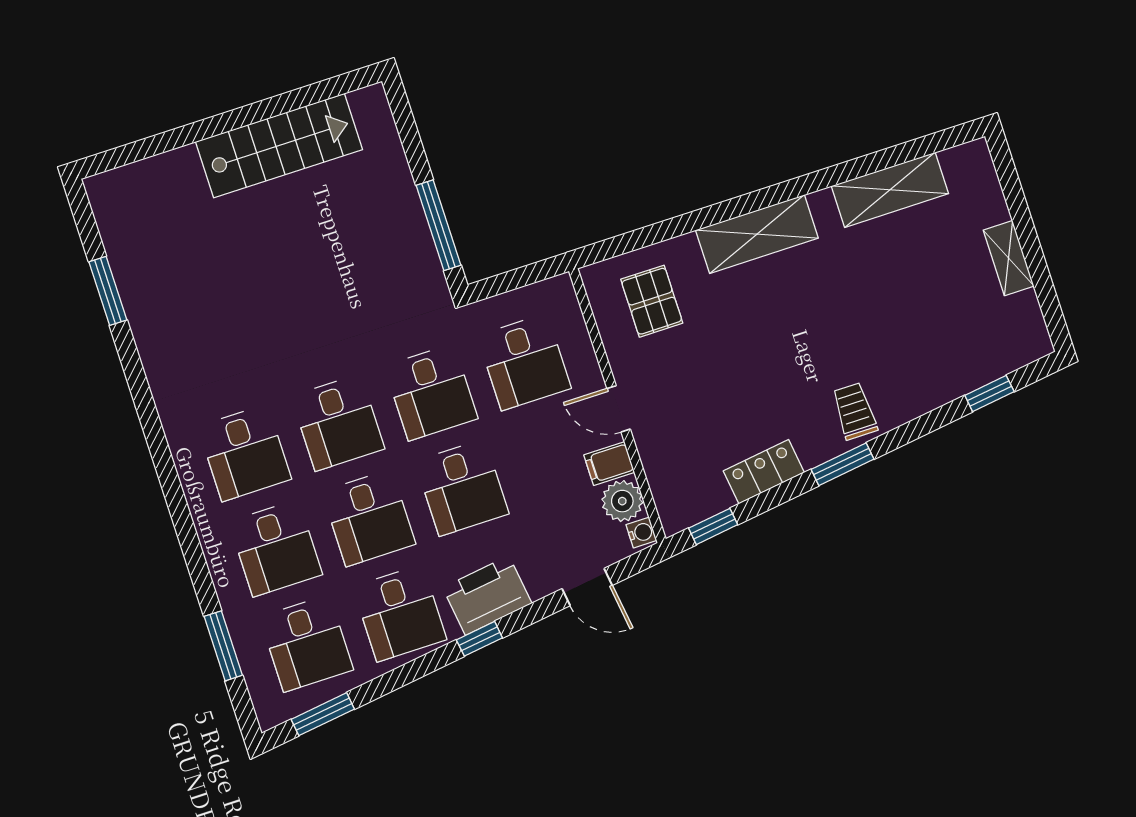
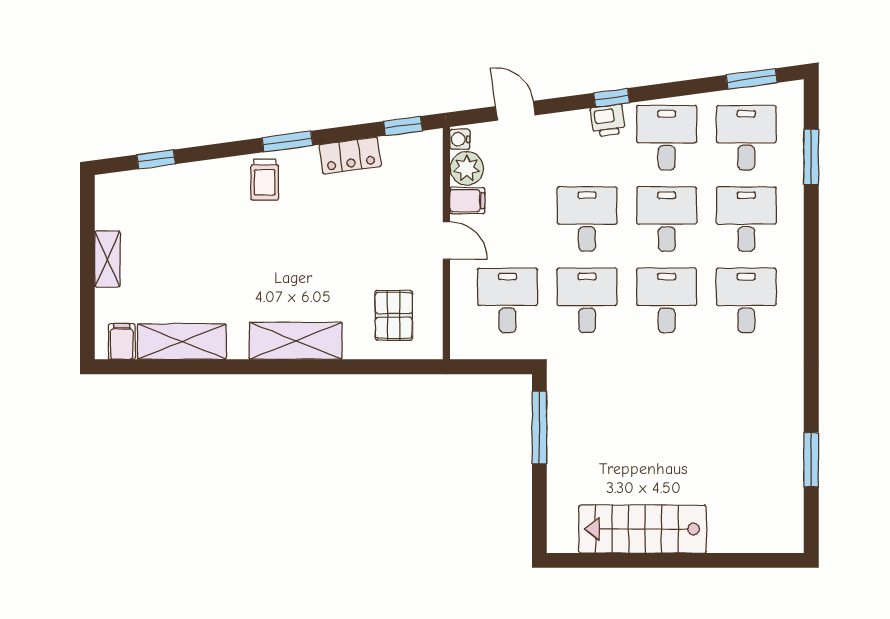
filing cabinet: (960, 167) -> (122, 342), added
printer: (487, 596) -> (608, 120), width x0.53, depth x0.68

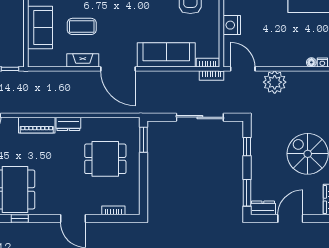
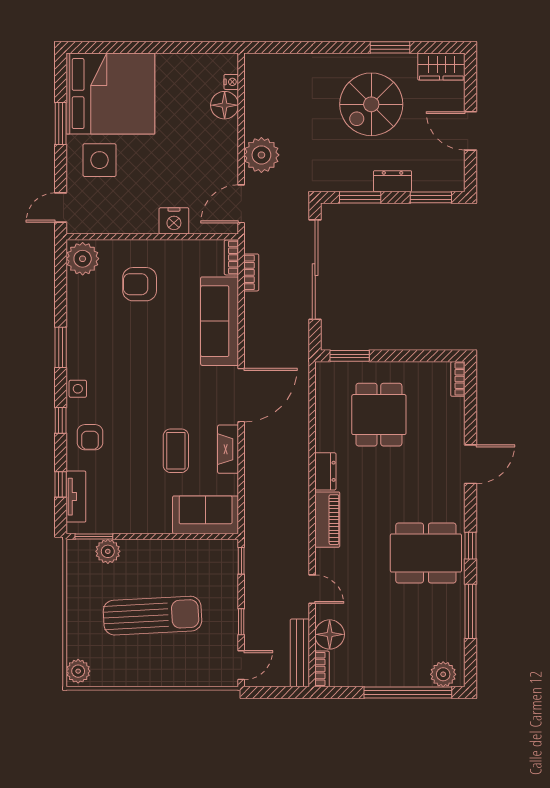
sofa: (40, 27) -> (206, 515), moved
floor lamp: (311, 62) -> (225, 105), width x1.89, depth x1.89
bookcase: (212, 76) -> (251, 272), moved
sliding door: (200, 117) -> (315, 270), width x1.36
window: (247, 147) -> (360, 197), width x1.50
dresser: (263, 208) -> (393, 181), moved, turned 90
bookcase: (113, 210) -> (458, 379), moved

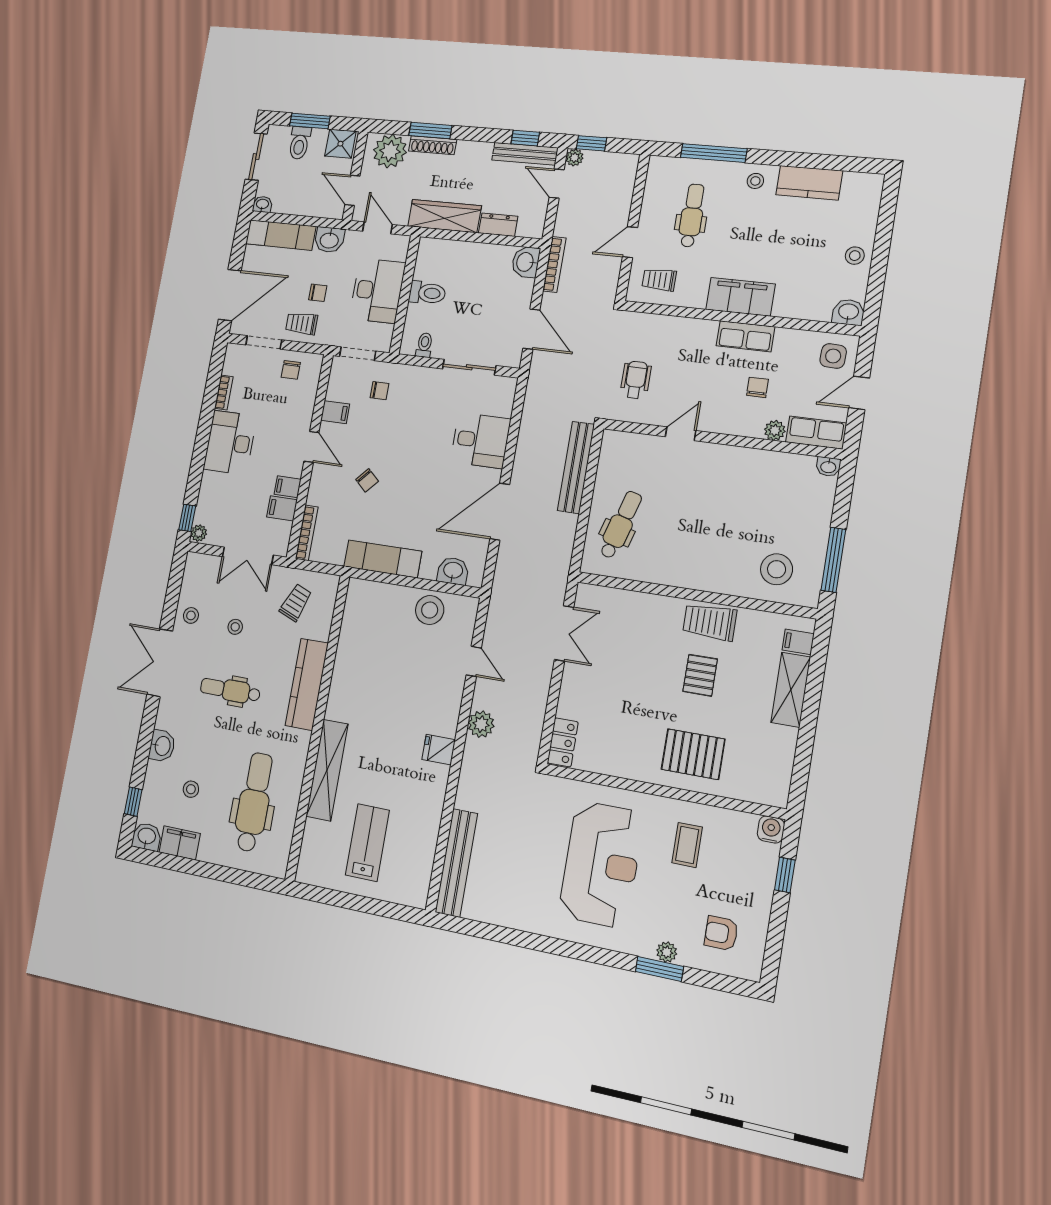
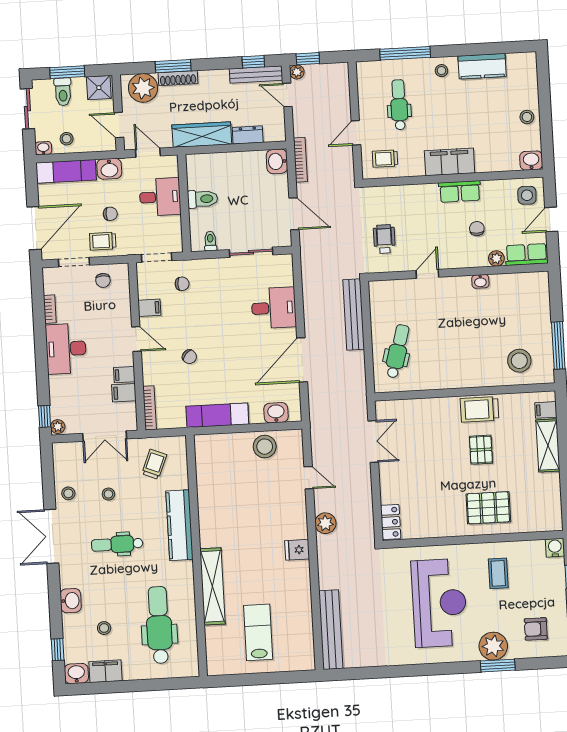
stool: (290, 197) -> (67, 139), added
desk: (377, 291) -> (160, 197), width x0.73
washbasin: (828, 467) -> (480, 281), moved
plant: (667, 952) -> (493, 646), width x1.88, depth x1.88

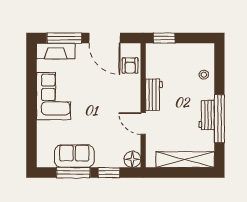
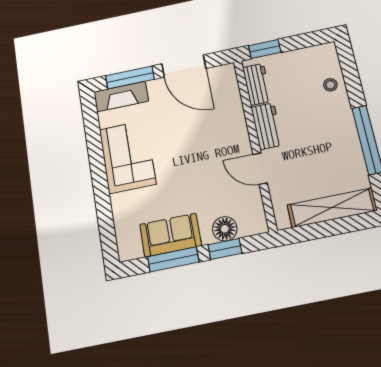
armchair: (130, 66) -> (226, 94), removed
workbench: (207, 115) -> (257, 84), moved, turned 180
floor lamp: (132, 159) -> (225, 229), moved

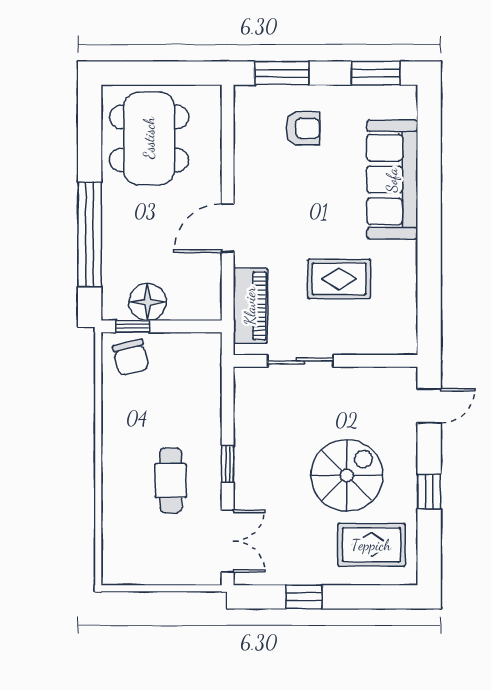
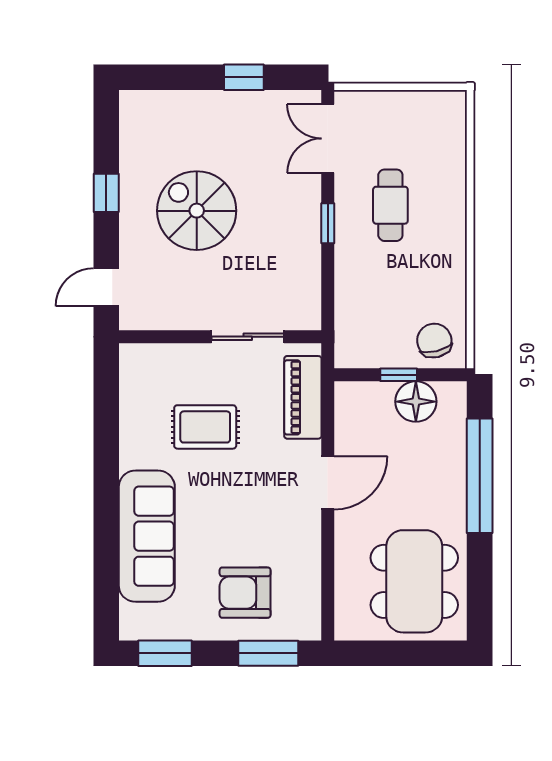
armchair: (303, 128) -> (245, 593), width x1.38, depth x1.38
window: (133, 326) -> (399, 375), moved
spiral stairs: (347, 476) -> (197, 211), turned 90
rug: (371, 545) -> (170, 134), removed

....

▸ Task description
Could you work out how many lines in the material contain "added"? Reply with only that number.

▸ Response to the task
2